YOUR OBJECTIVE: Transcribe the entries exactly; images are not part of the copy.

RECORDS PROVIDED:
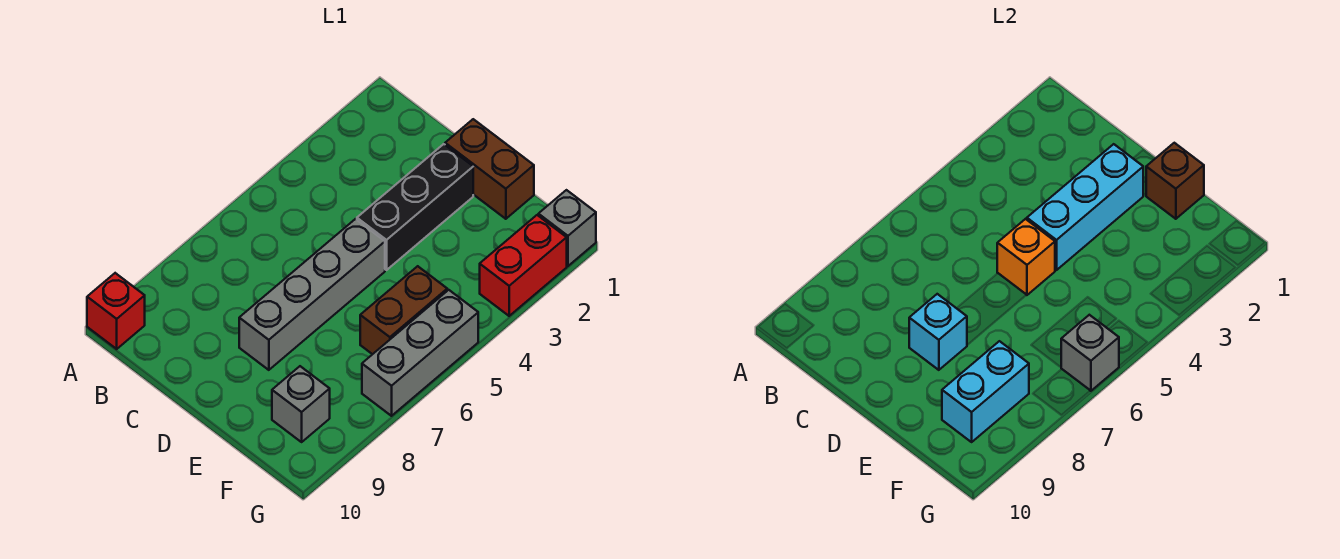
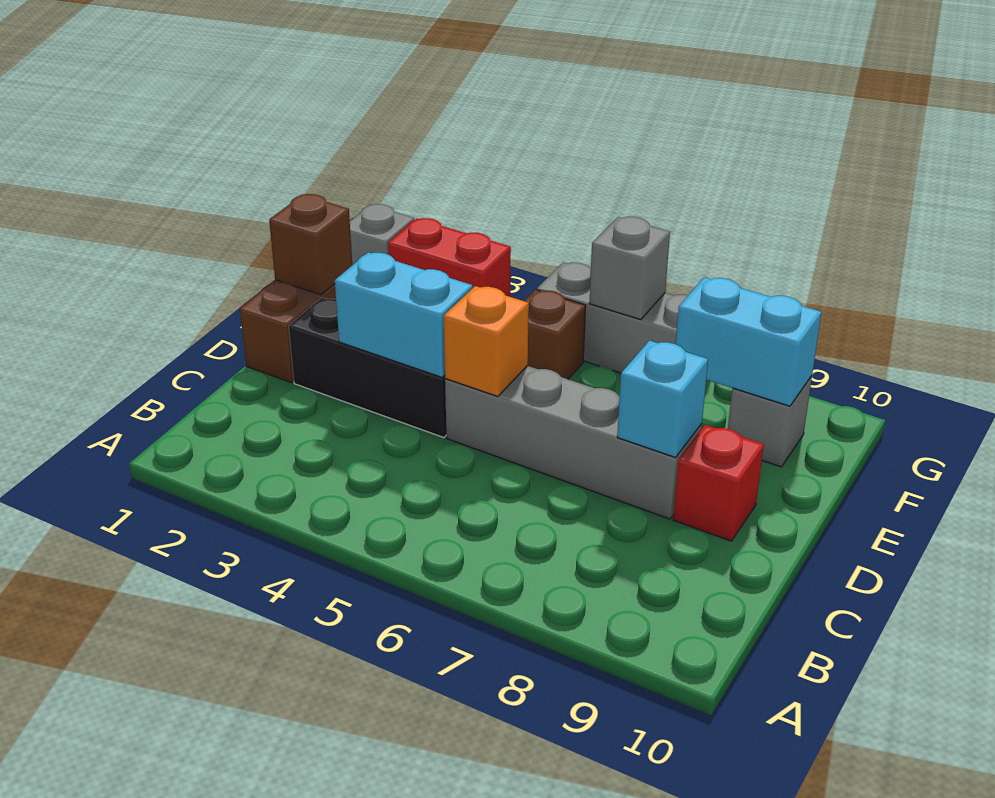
red 1x1 brick [87,273,145,349] -> red 1x1 brick moved to [673,425,764,541]
cyan 1x3 brick [1027,144,1143,270] -> cyan 1x2 brick [335,252,473,377]
brown 1x2 brick [360,266,447,354] -> brown 1x1 brick [524,290,586,379]

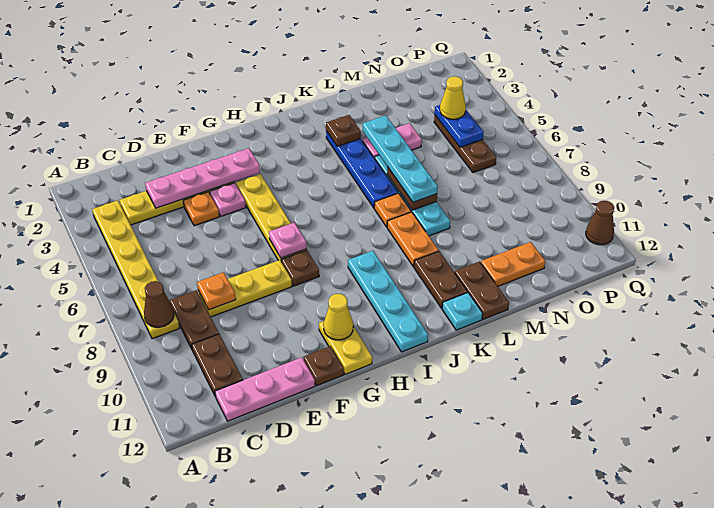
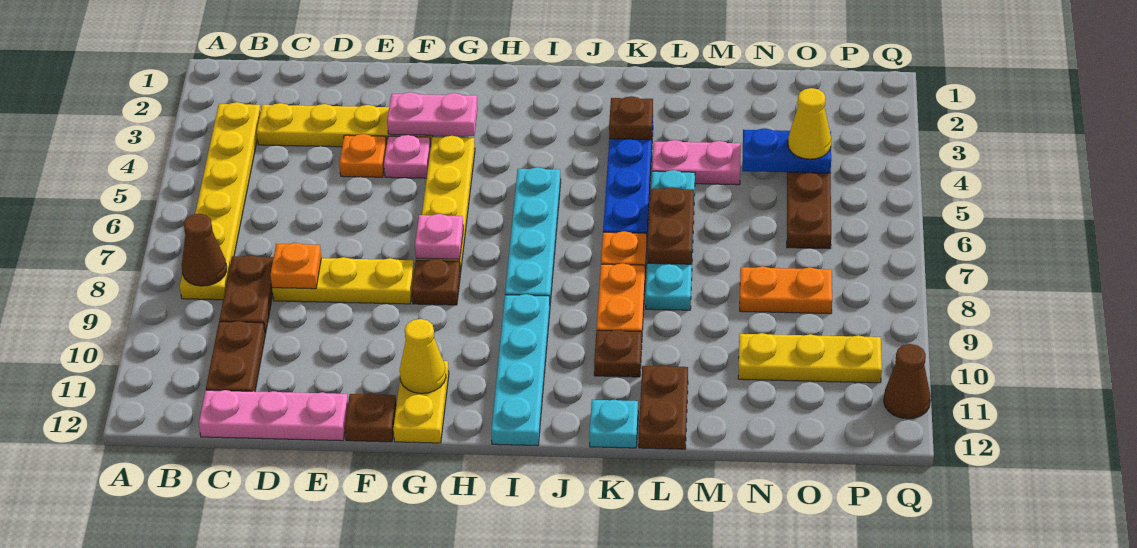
pink 1x4 plate [145,148,260,208] -> pink 1x2 plate [387,92,478,136]
brown 1x2 plate [414,251,467,308] -> brown 1x1 plate [594,330,642,377]
cyan 1x4 plate [363,116,438,202] -> cyan 1x4 plate moved to [505,167,561,303]
orange 1x2 plate [481,242,545,286] -> orange 1x2 plate moved to [740,266,832,314]
none -> yellow 1x3 plate [738,333,882,383]
blue 1x2 plate [435,105,484,147] -> blue 1x2 plate turned to [742,128,831,173]

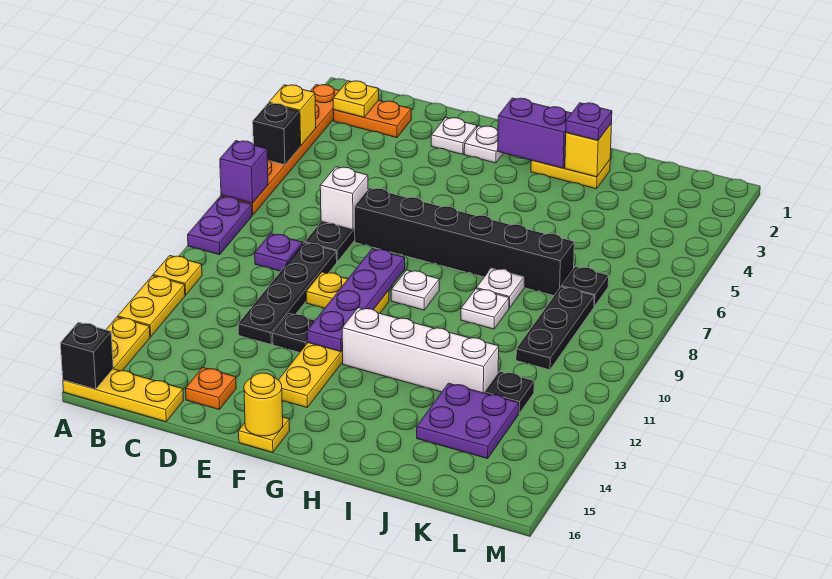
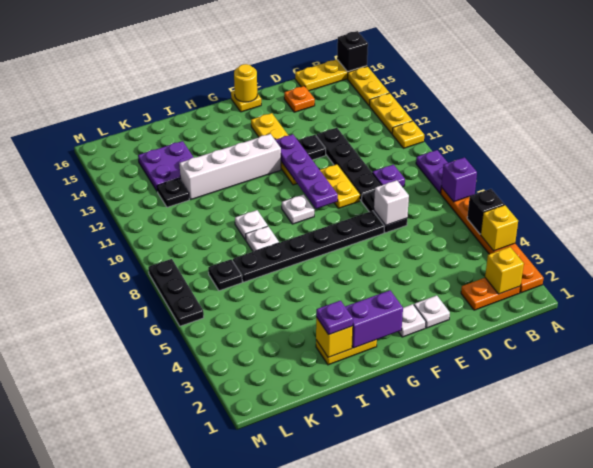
yellow 1x1 plate [333,81,379,117] -> yellow 1x1 brick [485,247,524,294]
black 1x6 brick [354,188,574,296] -> black 1x6 plate [233,211,385,282]
yellow 1x2 plate [306,272,389,313] -> yellow 1x2 plate turned to [320,164,360,208]
black 1x3 plate [516,287,594,370] -> black 1x3 plate moved to [148,259,204,326]

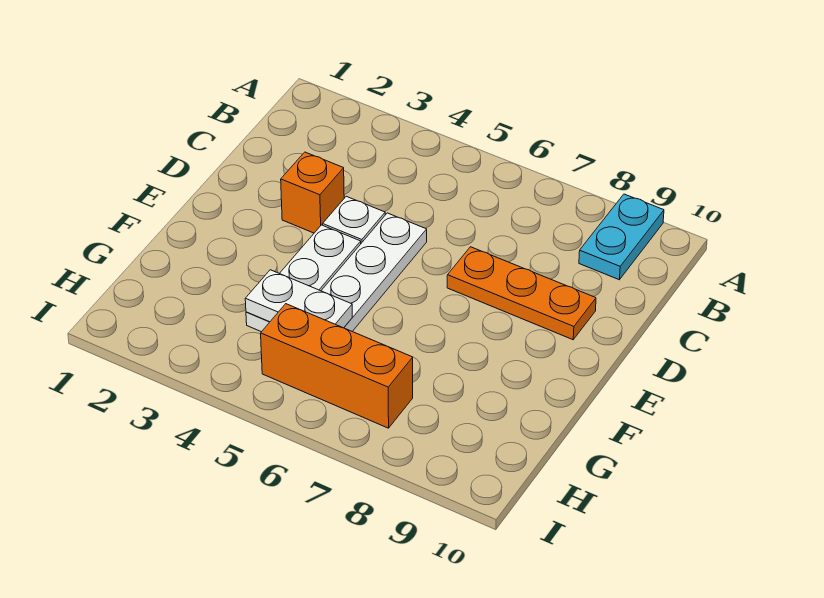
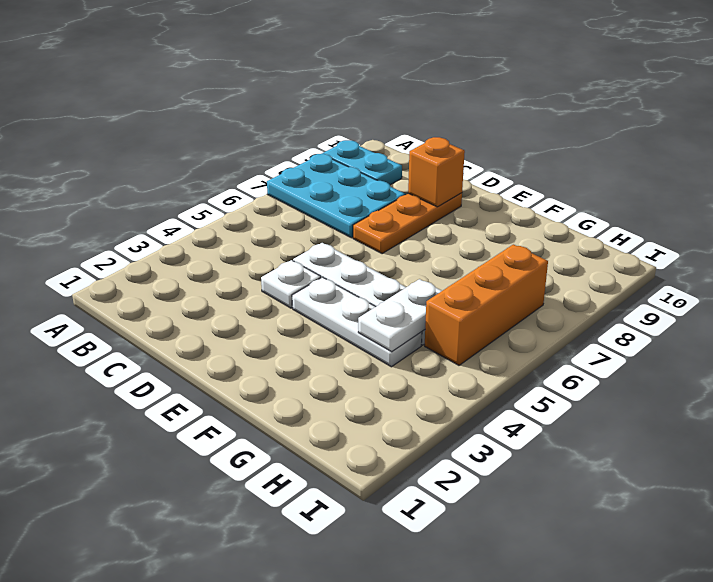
none -> cyan 2x3 plate [267,154,405,238]
orange 1x1 brick [281,152,344,233] -> orange 1x1 brick moved to [408,137,465,207]

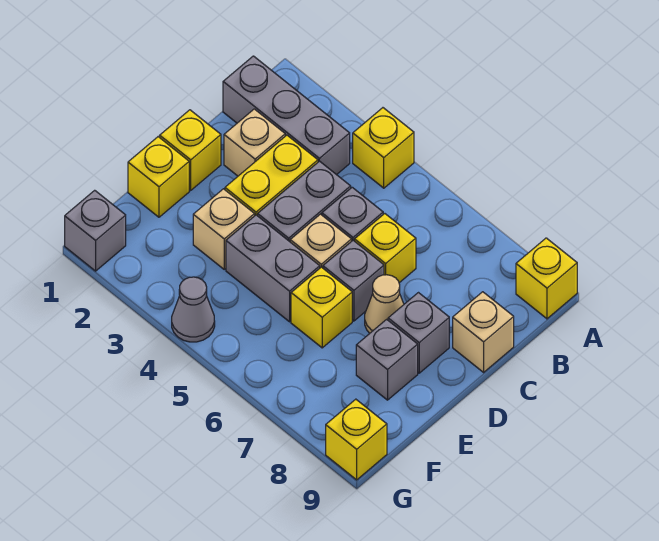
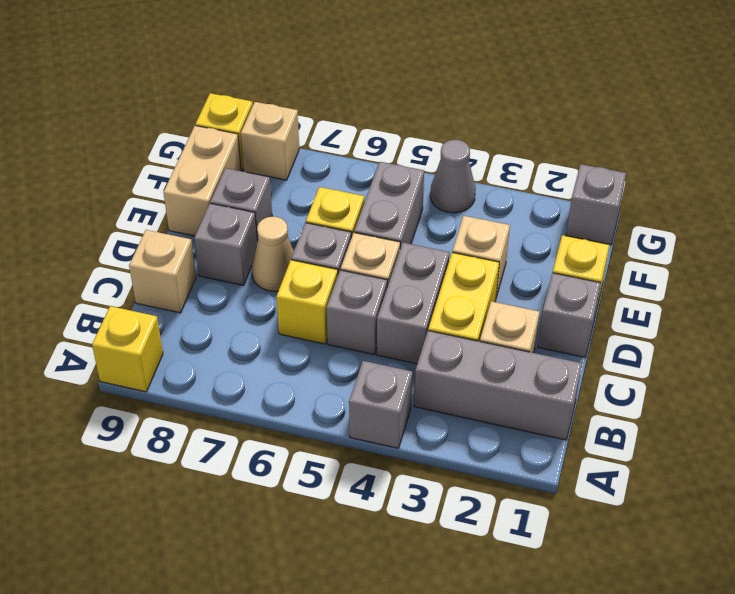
yellow 1x1 brick [353,108,414,188] -> grey 1x1 brick [349,361,412,448]
yellow 1x1 brick [160,110,221,190] -> grey 1x1 brick [538,273,601,357]
grey 1x2 brick [226,215,320,322] -> grey 1x2 brick turned to [354,162,424,248]
none -> tan 1x2 brick [163,126,241,236]
none -> tan 1x1 brick [241,102,299,180]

REPLY TO THE EXERCISE:
red 1x1 brick [87,273,145,349] -> red 1x1 brick moved to [673,425,764,541]
cyan 1x3 brick [1027,144,1143,270] -> cyan 1x2 brick [335,252,473,377]
brown 1x2 brick [360,266,447,354] -> brown 1x1 brick [524,290,586,379]

pink 1x4 plate [145,148,260,208] -> pink 1x2 plate [387,92,478,136]
brown 1x2 plate [414,251,467,308] -> brown 1x1 plate [594,330,642,377]
cyan 1x4 plate [363,116,438,202] -> cyan 1x4 plate moved to [505,167,561,303]
orange 1x2 plate [481,242,545,286] -> orange 1x2 plate moved to [740,266,832,314]
none -> yellow 1x3 plate [738,333,882,383]
blue 1x2 plate [435,105,484,147] -> blue 1x2 plate turned to [742,128,831,173]

yellow 1x1 plate [333,81,379,117] -> yellow 1x1 brick [485,247,524,294]
black 1x6 brick [354,188,574,296] -> black 1x6 plate [233,211,385,282]
yellow 1x2 plate [306,272,389,313] -> yellow 1x2 plate turned to [320,164,360,208]
black 1x3 plate [516,287,594,370] -> black 1x3 plate moved to [148,259,204,326]

none -> cyan 2x3 plate [267,154,405,238]
orange 1x1 brick [281,152,344,233] -> orange 1x1 brick moved to [408,137,465,207]

yellow 1x1 brick [353,108,414,188] -> grey 1x1 brick [349,361,412,448]
yellow 1x1 brick [160,110,221,190] -> grey 1x1 brick [538,273,601,357]
grey 1x2 brick [226,215,320,322] -> grey 1x2 brick turned to [354,162,424,248]
none -> tan 1x2 brick [163,126,241,236]
none -> tan 1x1 brick [241,102,299,180]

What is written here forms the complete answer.